● Provided records:
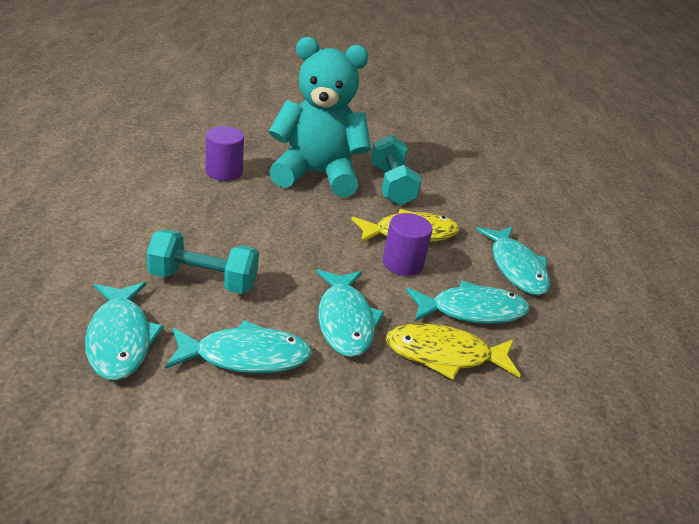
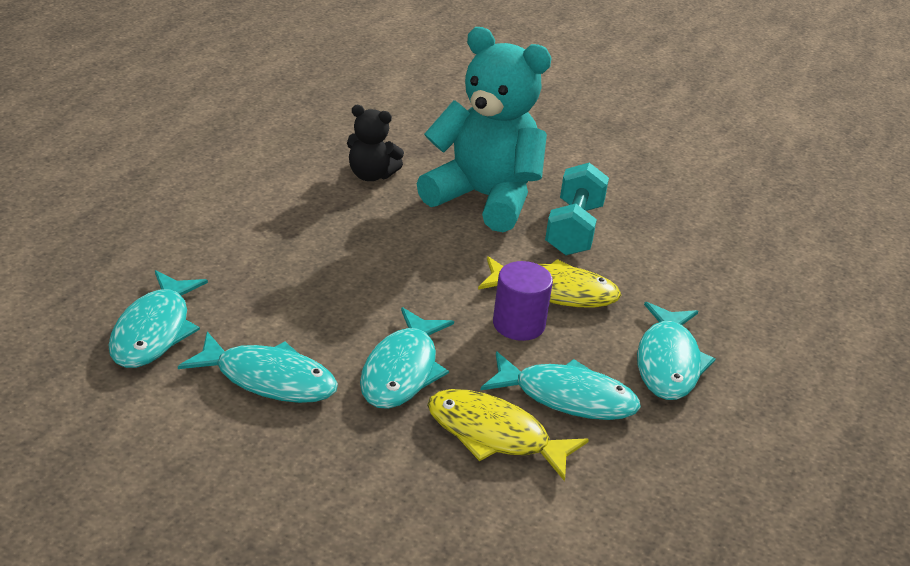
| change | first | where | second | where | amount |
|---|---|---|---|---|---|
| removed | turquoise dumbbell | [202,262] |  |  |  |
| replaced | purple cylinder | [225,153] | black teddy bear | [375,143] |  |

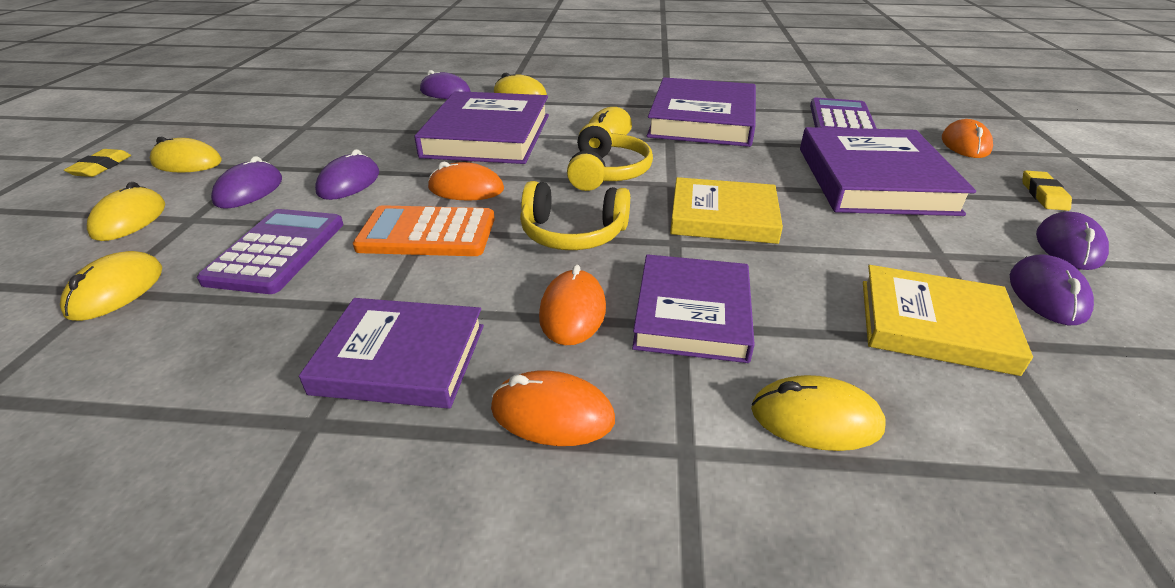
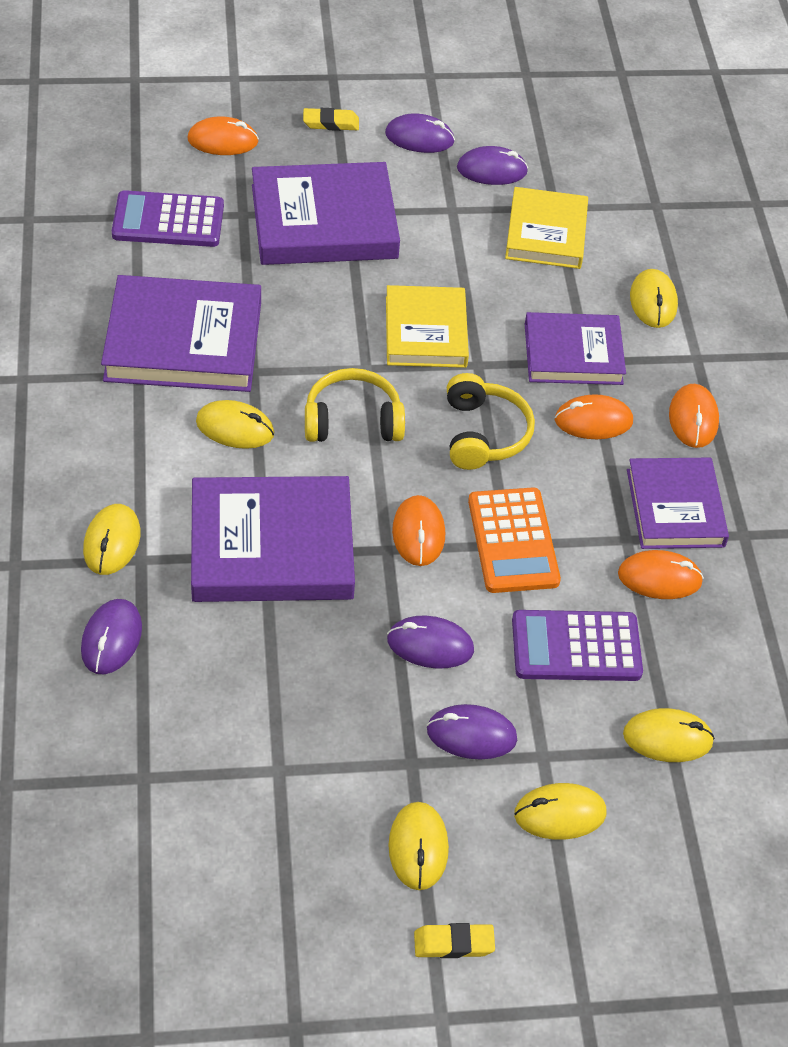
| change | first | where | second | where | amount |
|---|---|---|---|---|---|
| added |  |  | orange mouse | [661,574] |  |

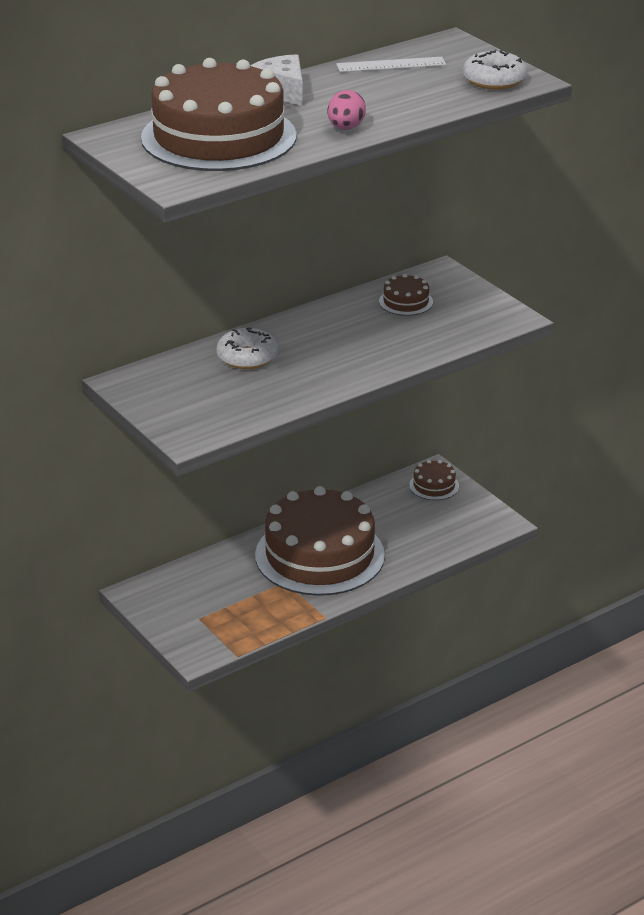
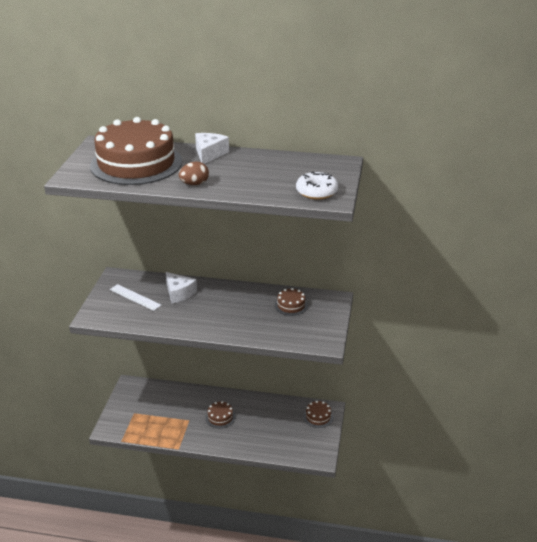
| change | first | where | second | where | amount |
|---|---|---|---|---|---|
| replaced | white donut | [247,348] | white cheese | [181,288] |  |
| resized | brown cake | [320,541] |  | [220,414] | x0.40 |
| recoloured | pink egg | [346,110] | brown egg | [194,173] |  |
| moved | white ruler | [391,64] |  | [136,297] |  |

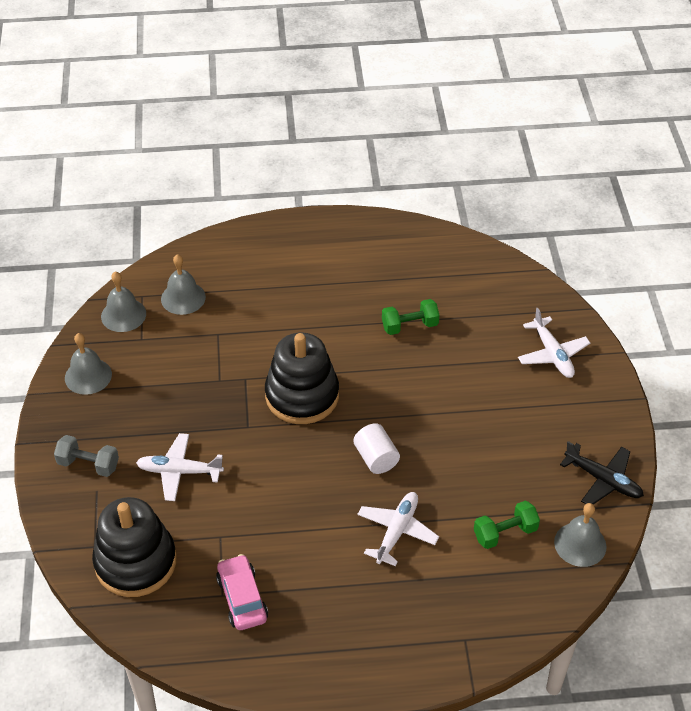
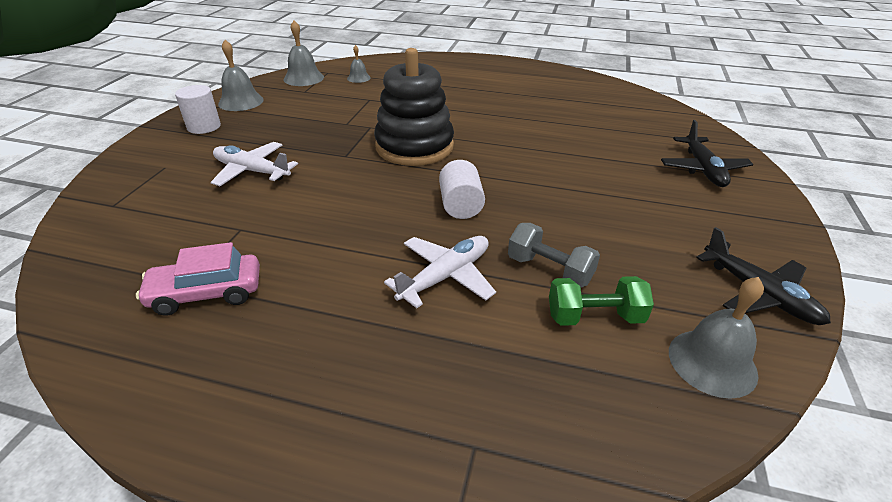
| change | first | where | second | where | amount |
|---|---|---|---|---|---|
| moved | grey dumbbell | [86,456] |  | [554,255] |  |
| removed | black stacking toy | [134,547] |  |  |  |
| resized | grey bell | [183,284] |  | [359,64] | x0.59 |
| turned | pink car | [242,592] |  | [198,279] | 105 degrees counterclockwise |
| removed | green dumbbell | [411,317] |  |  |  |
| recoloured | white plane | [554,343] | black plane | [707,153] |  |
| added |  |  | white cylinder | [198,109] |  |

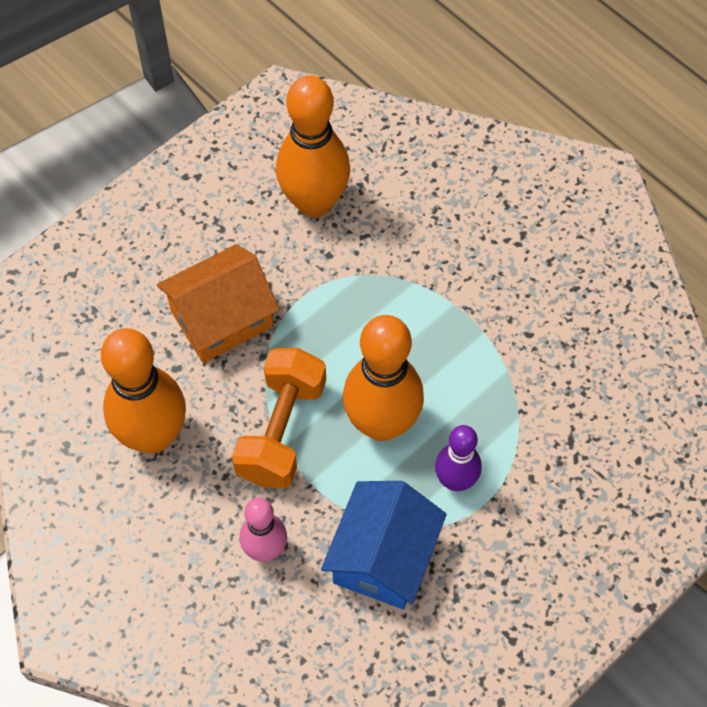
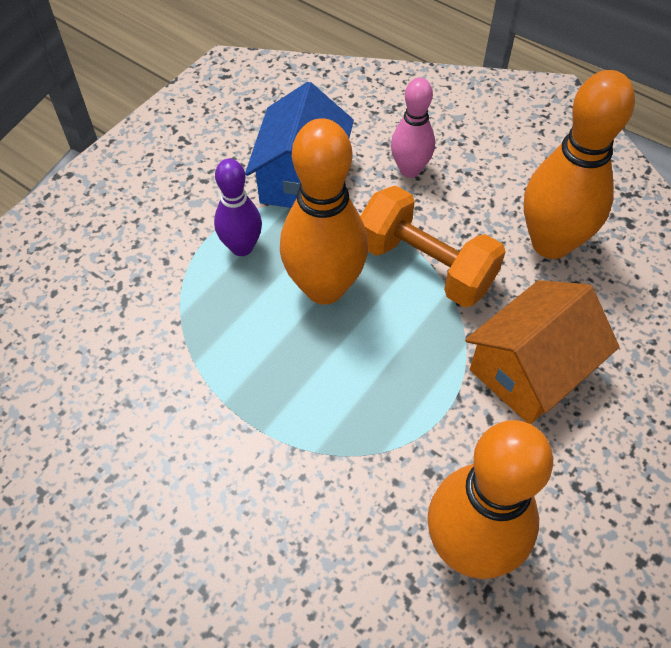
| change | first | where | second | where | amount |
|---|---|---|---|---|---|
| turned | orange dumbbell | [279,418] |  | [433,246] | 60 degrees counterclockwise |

● Work to be completed: From the first line of the records through the line with "removed | turquoise", reproduce each line exactly and leave the pictures out.

● Task solution:
| change | first | where | second | where | amount |
|---|---|---|---|---|---|
| removed | turquoise dumbbell | [202,262] |  |  |  |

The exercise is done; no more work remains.